Data extract:
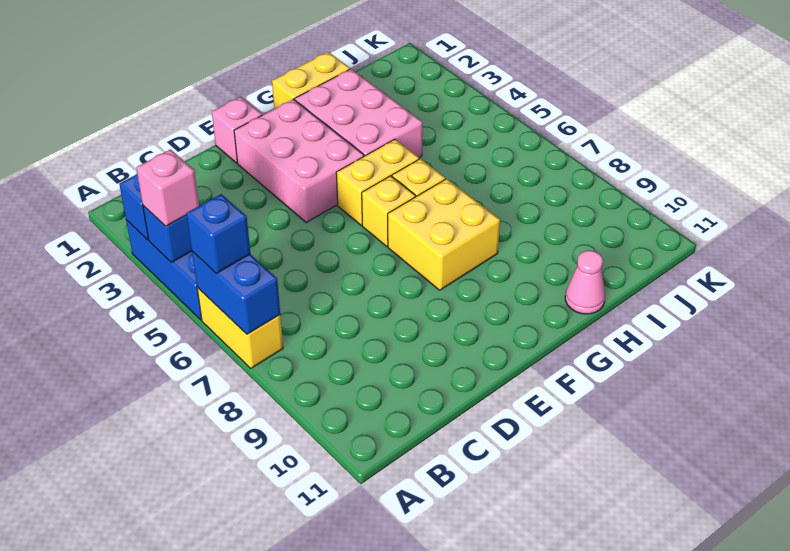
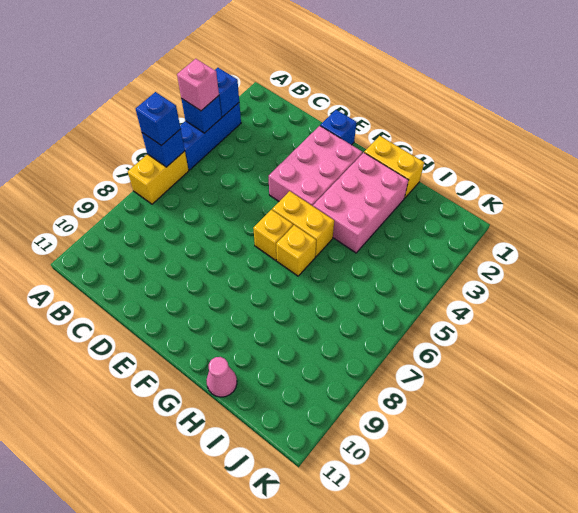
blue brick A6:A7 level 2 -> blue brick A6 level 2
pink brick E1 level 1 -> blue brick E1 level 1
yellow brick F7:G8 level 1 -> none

Work to be completed:
Make an exact copy of the listing, with no images in it.

Answer to this problem:
blue brick A6:A7 level 2 -> blue brick A6 level 2
pink brick E1 level 1 -> blue brick E1 level 1
yellow brick F7:G8 level 1 -> none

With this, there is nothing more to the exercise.